• _The exercise_: Copy out the entries word for word, starting at the line that contains "yellow circle: moved 13 px right, 2 px up" and ending after the line that contains "purple L-shape: rotated", with both of those lines included.
━━━━━ Records provided
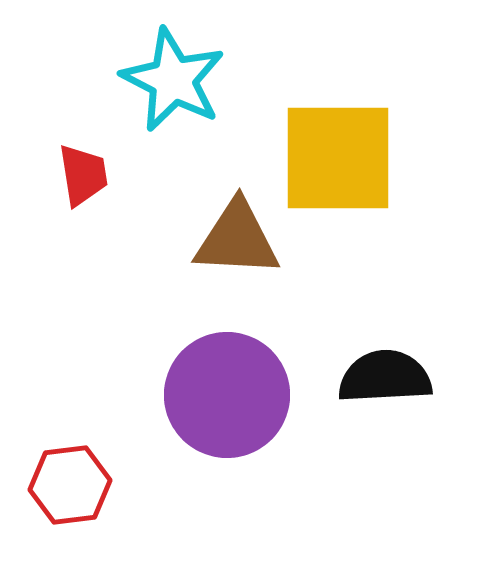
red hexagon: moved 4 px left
━━━━━━━━━━
━━━━━ Records provided
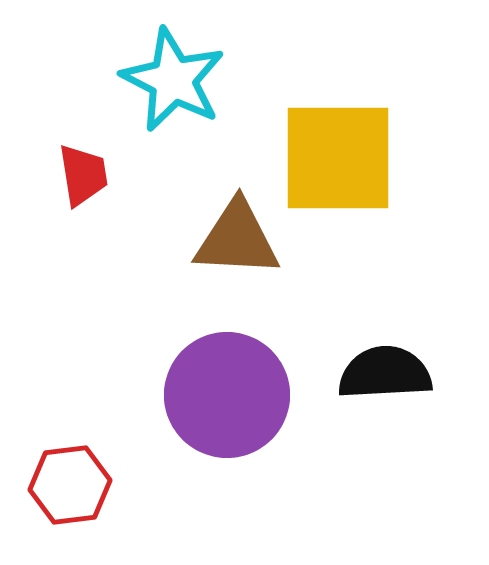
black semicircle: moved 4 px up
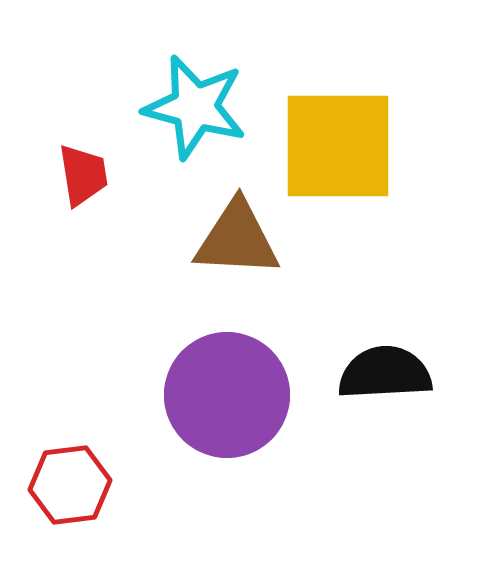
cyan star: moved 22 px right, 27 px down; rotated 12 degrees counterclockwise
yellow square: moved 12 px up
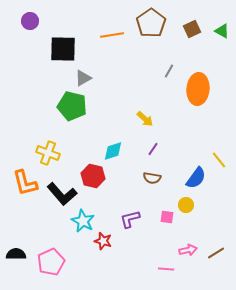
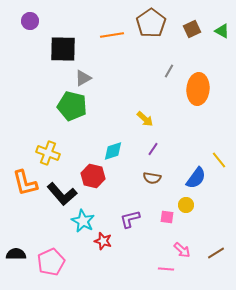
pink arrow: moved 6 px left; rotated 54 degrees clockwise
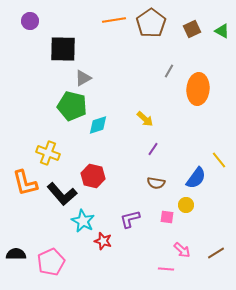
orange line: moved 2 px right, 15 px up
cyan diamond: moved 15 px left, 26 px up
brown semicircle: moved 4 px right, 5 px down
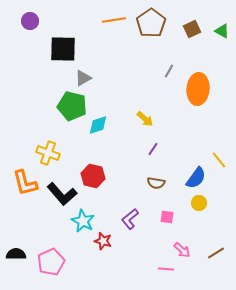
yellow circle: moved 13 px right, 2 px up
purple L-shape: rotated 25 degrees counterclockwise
━━━━━━━━━━
• _Final result_:
yellow circle: moved 13 px right, 2 px up
purple L-shape: rotated 25 degrees counterclockwise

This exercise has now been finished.